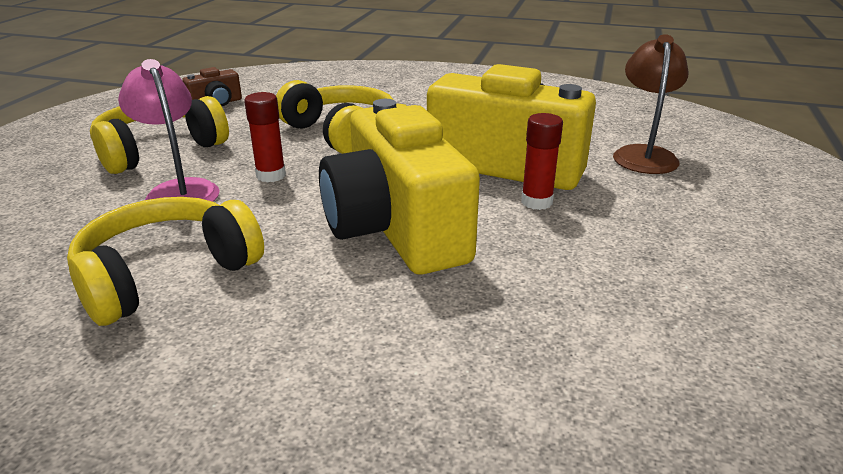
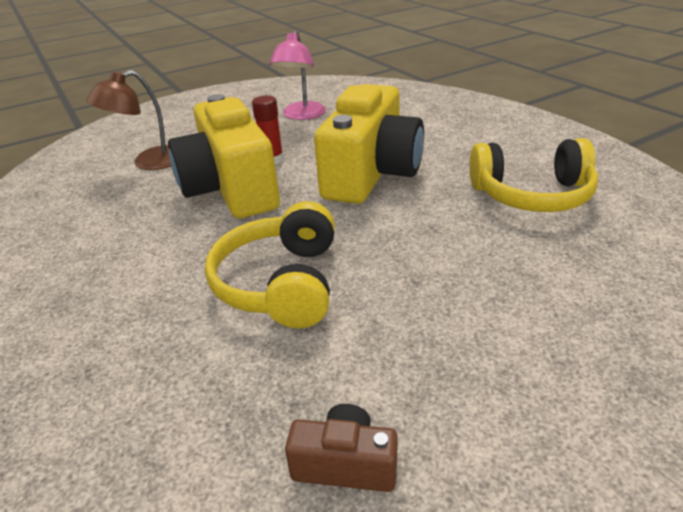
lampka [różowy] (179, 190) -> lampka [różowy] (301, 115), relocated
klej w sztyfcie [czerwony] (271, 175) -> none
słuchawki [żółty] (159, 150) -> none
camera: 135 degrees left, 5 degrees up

◆ **WORK ITEM**
Output only the number of lines in the listing that contain the string "none".

◆ **ANSWER TO THIS TASK**
2